• _Exercise goal_
The answer should match the records character for character.

Top of Entries shown

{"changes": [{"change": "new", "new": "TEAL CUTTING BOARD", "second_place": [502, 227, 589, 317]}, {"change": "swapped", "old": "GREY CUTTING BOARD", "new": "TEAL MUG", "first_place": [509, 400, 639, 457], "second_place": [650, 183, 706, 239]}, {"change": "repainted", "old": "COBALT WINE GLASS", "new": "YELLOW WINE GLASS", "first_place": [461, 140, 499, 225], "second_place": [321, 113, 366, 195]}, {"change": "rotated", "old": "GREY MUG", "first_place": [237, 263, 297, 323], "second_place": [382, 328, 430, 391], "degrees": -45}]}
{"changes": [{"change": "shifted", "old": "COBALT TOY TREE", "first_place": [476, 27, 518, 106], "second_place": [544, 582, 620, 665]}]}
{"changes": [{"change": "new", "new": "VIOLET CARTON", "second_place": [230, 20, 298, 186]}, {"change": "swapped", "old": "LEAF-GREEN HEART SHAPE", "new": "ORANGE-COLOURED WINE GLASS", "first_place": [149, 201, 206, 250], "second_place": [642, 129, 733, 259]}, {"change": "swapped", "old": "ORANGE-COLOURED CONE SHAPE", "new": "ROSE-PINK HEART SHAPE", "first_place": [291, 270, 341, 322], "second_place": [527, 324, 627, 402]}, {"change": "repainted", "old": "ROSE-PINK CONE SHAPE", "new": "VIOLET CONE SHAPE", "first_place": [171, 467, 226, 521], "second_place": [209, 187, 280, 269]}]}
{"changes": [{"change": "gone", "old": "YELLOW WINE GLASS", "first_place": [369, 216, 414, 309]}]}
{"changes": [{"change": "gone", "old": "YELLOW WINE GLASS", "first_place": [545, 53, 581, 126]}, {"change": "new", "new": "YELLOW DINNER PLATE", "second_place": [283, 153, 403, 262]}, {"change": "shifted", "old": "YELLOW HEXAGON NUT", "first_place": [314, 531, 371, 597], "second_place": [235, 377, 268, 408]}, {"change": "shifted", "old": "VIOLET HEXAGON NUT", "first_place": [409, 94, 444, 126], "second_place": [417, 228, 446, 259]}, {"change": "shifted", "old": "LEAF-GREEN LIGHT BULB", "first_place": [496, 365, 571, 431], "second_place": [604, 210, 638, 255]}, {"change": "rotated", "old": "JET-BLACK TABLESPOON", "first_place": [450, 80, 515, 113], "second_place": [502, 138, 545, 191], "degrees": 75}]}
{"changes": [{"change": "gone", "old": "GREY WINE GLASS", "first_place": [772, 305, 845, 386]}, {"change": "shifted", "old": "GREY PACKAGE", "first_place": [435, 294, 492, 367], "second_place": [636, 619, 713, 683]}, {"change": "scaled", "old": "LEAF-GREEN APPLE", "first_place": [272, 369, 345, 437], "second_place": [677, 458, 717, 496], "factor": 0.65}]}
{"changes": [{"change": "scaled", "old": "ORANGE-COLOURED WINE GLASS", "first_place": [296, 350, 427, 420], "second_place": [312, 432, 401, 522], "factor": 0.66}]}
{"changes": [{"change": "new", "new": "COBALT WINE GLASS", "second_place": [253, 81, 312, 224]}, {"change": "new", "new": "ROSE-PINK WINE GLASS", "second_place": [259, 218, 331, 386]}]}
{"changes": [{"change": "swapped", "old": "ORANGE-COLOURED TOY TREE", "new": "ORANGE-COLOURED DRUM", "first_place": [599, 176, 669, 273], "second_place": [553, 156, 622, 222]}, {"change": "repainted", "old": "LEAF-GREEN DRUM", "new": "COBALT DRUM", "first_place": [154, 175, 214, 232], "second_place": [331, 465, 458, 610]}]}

Bottom of Entries shown

• _Reply_
{"changes": [{"change": "new", "new": "TEAL CUTTING BOARD", "second_place": [502, 227, 589, 317]}, {"change": "swapped", "old": "GREY CUTTING BOARD", "new": "TEAL MUG", "first_place": [509, 400, 639, 457], "second_place": [650, 183, 706, 239]}, {"change": "repainted", "old": "COBALT WINE GLASS", "new": "YELLOW WINE GLASS", "first_place": [461, 140, 499, 225], "second_place": [321, 113, 366, 195]}, {"change": "rotated", "old": "GREY MUG", "first_place": [237, 263, 297, 323], "second_place": [382, 328, 430, 391], "degrees": -45}]}
{"changes": [{"change": "shifted", "old": "COBALT TOY TREE", "first_place": [476, 27, 518, 106], "second_place": [544, 582, 620, 665]}]}
{"changes": [{"change": "new", "new": "VIOLET CARTON", "second_place": [230, 20, 298, 186]}, {"change": "swapped", "old": "LEAF-GREEN HEART SHAPE", "new": "ORANGE-COLOURED WINE GLASS", "first_place": [149, 201, 206, 250], "second_place": [642, 129, 733, 259]}, {"change": "swapped", "old": "ORANGE-COLOURED CONE SHAPE", "new": "ROSE-PINK HEART SHAPE", "first_place": [291, 270, 341, 322], "second_place": [527, 324, 627, 402]}, {"change": "repainted", "old": "ROSE-PINK CONE SHAPE", "new": "VIOLET CONE SHAPE", "first_place": [171, 467, 226, 521], "second_place": [209, 187, 280, 269]}]}
{"changes": [{"change": "gone", "old": "YELLOW WINE GLASS", "first_place": [369, 216, 414, 309]}]}
{"changes": [{"change": "gone", "old": "YELLOW WINE GLASS", "first_place": [545, 53, 581, 126]}, {"change": "new", "new": "YELLOW DINNER PLATE", "second_place": [283, 153, 403, 262]}, {"change": "shifted", "old": "YELLOW HEXAGON NUT", "first_place": [314, 531, 371, 597], "second_place": [235, 377, 268, 408]}, {"change": "shifted", "old": "VIOLET HEXAGON NUT", "first_place": [409, 94, 444, 126], "second_place": [417, 228, 446, 259]}, {"change": "shifted", "old": "LEAF-GREEN LIGHT BULB", "first_place": [496, 365, 571, 431], "second_place": [604, 210, 638, 255]}, {"change": "rotated", "old": "JET-BLACK TABLESPOON", "first_place": [450, 80, 515, 113], "second_place": [502, 138, 545, 191], "degrees": 75}]}
{"changes": [{"change": "gone", "old": "GREY WINE GLASS", "first_place": [772, 305, 845, 386]}, {"change": "shifted", "old": "GREY PACKAGE", "first_place": [435, 294, 492, 367], "second_place": [636, 619, 713, 683]}, {"change": "scaled", "old": "LEAF-GREEN APPLE", "first_place": [272, 369, 345, 437], "second_place": [677, 458, 717, 496], "factor": 0.65}]}
{"changes": [{"change": "scaled", "old": "ORANGE-COLOURED WINE GLASS", "first_place": [296, 350, 427, 420], "second_place": [312, 432, 401, 522], "factor": 0.66}]}
{"changes": [{"change": "new", "new": "COBALT WINE GLASS", "second_place": [253, 81, 312, 224]}, {"change": "new", "new": "ROSE-PINK WINE GLASS", "second_place": [259, 218, 331, 386]}]}
{"changes": [{"change": "swapped", "old": "ORANGE-COLOURED TOY TREE", "new": "ORANGE-COLOURED DRUM", "first_place": [599, 176, 669, 273], "second_place": [553, 156, 622, 222]}, {"change": "repainted", "old": "LEAF-GREEN DRUM", "new": "COBALT DRUM", "first_place": [154, 175, 214, 232], "second_place": [331, 465, 458, 610]}]}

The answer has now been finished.